[Recorded data]

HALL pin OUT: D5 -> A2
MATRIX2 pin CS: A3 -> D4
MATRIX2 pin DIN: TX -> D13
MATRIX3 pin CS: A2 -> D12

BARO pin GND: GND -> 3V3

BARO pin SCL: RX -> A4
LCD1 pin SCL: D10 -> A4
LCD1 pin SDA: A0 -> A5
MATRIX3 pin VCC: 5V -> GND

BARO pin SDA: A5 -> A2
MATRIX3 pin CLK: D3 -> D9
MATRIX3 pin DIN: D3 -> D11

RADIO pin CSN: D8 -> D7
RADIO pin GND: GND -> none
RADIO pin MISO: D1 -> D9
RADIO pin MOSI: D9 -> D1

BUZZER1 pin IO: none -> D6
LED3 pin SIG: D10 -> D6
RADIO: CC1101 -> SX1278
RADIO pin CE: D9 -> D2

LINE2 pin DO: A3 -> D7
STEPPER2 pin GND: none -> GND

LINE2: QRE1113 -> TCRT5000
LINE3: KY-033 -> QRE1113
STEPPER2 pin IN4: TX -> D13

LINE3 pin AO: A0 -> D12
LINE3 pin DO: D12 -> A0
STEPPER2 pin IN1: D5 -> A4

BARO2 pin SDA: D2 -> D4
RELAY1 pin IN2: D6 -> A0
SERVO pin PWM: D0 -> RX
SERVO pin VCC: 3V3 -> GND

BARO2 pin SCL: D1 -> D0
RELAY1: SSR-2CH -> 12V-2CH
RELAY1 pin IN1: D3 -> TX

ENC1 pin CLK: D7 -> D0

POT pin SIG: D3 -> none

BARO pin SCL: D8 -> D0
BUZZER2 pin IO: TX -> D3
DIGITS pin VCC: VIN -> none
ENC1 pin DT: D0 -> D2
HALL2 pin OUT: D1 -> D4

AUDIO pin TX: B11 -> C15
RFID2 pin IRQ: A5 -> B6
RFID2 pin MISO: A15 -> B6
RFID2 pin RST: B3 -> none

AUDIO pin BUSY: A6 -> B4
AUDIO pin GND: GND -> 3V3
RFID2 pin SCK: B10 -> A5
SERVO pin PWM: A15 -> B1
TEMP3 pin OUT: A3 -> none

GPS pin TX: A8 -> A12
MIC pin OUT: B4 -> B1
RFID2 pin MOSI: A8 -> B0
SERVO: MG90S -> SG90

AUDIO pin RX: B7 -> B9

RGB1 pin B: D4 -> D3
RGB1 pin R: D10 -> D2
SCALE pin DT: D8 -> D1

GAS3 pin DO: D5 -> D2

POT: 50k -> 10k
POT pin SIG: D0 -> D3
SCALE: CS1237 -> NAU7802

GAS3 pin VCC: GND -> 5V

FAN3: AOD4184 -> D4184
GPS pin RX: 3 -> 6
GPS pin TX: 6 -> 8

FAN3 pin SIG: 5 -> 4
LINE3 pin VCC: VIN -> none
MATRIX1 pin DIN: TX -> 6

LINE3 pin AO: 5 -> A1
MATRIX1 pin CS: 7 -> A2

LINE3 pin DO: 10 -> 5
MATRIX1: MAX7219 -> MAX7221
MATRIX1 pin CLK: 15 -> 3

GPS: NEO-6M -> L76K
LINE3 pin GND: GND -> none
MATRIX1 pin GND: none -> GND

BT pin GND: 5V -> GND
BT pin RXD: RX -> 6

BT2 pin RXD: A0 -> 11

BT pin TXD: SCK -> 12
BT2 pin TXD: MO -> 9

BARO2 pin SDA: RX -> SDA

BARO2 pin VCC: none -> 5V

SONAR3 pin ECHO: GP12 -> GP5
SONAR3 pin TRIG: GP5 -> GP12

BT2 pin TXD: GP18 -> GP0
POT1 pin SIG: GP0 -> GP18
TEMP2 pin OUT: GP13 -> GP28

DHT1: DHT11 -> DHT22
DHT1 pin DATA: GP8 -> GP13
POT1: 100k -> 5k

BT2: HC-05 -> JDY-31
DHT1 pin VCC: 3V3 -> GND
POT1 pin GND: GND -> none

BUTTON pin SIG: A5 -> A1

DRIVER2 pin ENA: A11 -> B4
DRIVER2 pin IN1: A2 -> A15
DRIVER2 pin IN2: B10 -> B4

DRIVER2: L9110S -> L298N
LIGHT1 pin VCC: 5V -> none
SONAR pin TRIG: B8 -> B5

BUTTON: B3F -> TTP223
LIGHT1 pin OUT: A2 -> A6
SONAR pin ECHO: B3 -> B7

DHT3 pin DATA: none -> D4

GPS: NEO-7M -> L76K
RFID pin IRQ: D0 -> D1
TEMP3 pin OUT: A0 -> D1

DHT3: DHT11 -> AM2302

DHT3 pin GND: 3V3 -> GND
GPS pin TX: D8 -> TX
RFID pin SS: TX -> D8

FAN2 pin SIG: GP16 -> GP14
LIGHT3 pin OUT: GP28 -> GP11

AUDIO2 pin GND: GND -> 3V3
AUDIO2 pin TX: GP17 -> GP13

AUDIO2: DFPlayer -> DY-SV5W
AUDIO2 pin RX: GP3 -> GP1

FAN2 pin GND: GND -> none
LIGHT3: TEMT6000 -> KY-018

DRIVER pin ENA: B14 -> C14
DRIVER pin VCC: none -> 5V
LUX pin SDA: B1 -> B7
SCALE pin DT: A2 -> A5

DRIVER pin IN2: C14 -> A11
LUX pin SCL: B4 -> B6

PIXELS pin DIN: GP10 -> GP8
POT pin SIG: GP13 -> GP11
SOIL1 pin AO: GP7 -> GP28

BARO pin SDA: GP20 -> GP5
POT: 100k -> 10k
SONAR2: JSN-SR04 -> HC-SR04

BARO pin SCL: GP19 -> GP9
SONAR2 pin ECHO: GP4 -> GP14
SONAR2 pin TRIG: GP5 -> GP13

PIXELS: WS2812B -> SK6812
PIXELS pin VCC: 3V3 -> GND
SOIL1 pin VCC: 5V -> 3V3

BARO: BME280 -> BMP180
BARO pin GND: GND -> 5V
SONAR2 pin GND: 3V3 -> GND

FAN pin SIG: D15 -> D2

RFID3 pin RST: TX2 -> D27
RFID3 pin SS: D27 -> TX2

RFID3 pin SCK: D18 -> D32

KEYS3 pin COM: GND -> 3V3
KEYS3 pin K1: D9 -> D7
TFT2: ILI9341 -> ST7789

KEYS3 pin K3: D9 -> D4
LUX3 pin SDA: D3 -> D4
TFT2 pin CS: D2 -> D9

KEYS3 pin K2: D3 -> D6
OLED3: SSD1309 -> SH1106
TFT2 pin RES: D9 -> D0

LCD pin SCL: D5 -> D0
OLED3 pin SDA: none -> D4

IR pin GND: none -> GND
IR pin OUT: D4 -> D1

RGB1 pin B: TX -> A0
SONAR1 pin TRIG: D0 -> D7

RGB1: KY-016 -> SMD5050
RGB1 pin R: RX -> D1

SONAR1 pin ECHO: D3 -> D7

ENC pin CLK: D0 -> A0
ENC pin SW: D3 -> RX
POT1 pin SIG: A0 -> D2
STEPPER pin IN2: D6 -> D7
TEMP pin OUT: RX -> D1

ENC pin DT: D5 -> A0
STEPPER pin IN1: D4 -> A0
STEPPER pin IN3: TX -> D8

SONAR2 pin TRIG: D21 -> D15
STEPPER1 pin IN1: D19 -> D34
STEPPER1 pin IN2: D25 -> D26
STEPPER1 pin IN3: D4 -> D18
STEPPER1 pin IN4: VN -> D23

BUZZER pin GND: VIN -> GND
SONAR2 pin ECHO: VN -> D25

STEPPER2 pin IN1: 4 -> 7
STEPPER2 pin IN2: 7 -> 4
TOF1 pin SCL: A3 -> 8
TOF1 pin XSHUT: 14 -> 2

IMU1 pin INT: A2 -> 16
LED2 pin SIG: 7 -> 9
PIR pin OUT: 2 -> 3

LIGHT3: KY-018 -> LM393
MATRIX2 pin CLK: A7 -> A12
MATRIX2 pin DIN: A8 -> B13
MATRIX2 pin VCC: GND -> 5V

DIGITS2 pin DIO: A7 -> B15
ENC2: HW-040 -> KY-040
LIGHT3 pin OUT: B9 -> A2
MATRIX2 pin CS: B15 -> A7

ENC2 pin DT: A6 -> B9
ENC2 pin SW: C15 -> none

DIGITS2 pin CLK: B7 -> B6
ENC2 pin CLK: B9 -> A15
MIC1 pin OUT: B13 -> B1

[/Recorded data]

Task to complete: Among the entries above, the line containing "GPS pin TX: 6 -> 8", the line containing "DHT1: DHT11 -> DHT22", and all lines between them are to be restated word for word; nothing else belongs in the reply.

Response to the task:
GPS pin TX: 6 -> 8

FAN3 pin SIG: 5 -> 4
LINE3 pin VCC: VIN -> none
MATRIX1 pin DIN: TX -> 6

LINE3 pin AO: 5 -> A1
MATRIX1 pin CS: 7 -> A2

LINE3 pin DO: 10 -> 5
MATRIX1: MAX7219 -> MAX7221
MATRIX1 pin CLK: 15 -> 3

GPS: NEO-6M -> L76K
LINE3 pin GND: GND -> none
MATRIX1 pin GND: none -> GND

BT pin GND: 5V -> GND
BT pin RXD: RX -> 6

BT2 pin RXD: A0 -> 11

BT pin TXD: SCK -> 12
BT2 pin TXD: MO -> 9

BARO2 pin SDA: RX -> SDA

BARO2 pin VCC: none -> 5V

SONAR3 pin ECHO: GP12 -> GP5
SONAR3 pin TRIG: GP5 -> GP12

BT2 pin TXD: GP18 -> GP0
POT1 pin SIG: GP0 -> GP18
TEMP2 pin OUT: GP13 -> GP28

DHT1: DHT11 -> DHT22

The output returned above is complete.